> **YOUR OBJECTIVE**
Return exactly the lines of the records below, starting at the line that contains "T6: NPN (B N6, C" and ending at the line that contains "C6: 68nF (GND, N010) -> 68nF (+5V, GND)", with both of those lines kept.

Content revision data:
━━━━

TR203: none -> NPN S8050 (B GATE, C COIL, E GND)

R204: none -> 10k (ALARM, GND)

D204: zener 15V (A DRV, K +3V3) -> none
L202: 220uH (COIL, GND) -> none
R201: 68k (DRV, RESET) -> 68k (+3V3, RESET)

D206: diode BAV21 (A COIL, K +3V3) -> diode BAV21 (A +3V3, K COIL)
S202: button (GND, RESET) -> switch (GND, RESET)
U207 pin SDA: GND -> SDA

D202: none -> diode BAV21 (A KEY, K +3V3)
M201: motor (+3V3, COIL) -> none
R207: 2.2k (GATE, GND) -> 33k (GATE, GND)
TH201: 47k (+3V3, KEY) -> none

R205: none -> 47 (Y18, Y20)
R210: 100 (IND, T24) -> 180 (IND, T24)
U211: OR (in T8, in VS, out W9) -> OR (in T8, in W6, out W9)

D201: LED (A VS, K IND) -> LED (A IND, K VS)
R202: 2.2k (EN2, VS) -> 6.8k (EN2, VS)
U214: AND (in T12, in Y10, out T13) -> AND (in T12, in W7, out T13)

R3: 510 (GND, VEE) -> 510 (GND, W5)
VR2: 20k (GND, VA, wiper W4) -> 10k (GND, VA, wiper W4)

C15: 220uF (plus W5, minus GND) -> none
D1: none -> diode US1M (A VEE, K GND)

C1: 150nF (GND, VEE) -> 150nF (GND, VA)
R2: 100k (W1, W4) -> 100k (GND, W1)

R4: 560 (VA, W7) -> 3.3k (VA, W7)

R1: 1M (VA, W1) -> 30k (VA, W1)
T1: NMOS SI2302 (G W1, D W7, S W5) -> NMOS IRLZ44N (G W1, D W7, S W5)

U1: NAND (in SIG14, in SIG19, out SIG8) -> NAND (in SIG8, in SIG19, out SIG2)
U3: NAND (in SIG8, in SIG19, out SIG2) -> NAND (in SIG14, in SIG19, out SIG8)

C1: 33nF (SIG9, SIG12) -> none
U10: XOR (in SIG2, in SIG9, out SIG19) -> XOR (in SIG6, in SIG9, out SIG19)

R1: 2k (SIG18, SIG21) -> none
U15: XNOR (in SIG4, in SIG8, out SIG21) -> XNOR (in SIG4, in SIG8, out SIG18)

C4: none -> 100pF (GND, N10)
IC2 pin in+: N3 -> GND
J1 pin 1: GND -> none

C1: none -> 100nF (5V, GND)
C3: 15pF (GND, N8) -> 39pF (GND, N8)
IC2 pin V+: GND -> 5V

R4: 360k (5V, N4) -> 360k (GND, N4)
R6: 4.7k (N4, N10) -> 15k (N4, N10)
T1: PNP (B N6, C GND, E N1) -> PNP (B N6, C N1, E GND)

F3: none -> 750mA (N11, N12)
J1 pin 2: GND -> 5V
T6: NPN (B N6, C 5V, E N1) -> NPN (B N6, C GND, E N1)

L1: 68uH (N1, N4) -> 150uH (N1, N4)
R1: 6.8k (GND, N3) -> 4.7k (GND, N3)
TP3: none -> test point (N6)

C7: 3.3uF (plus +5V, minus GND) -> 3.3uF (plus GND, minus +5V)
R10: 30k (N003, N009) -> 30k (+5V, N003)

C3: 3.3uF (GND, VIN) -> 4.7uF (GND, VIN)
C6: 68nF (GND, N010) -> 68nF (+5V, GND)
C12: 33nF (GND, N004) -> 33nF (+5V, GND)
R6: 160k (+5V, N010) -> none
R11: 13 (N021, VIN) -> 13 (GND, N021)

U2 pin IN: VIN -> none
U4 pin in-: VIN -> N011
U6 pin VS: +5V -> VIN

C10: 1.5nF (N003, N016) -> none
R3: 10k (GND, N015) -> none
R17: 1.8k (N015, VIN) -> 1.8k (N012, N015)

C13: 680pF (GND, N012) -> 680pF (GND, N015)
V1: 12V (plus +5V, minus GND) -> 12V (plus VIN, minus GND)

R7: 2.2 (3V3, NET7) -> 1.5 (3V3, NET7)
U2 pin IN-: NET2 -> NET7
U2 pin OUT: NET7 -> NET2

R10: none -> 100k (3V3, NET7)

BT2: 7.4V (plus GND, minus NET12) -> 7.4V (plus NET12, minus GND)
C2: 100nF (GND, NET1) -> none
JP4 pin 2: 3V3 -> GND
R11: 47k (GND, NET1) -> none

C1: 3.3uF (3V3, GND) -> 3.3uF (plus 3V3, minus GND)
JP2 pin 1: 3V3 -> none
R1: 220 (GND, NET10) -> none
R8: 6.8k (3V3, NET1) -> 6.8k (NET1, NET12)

━━━━

> **OUTPUT OF THE EXERCISE**
T6: NPN (B N6, C 5V, E N1) -> NPN (B N6, C GND, E N1)

L1: 68uH (N1, N4) -> 150uH (N1, N4)
R1: 6.8k (GND, N3) -> 4.7k (GND, N3)
TP3: none -> test point (N6)

C7: 3.3uF (plus +5V, minus GND) -> 3.3uF (plus GND, minus +5V)
R10: 30k (N003, N009) -> 30k (+5V, N003)

C3: 3.3uF (GND, VIN) -> 4.7uF (GND, VIN)
C6: 68nF (GND, N010) -> 68nF (+5V, GND)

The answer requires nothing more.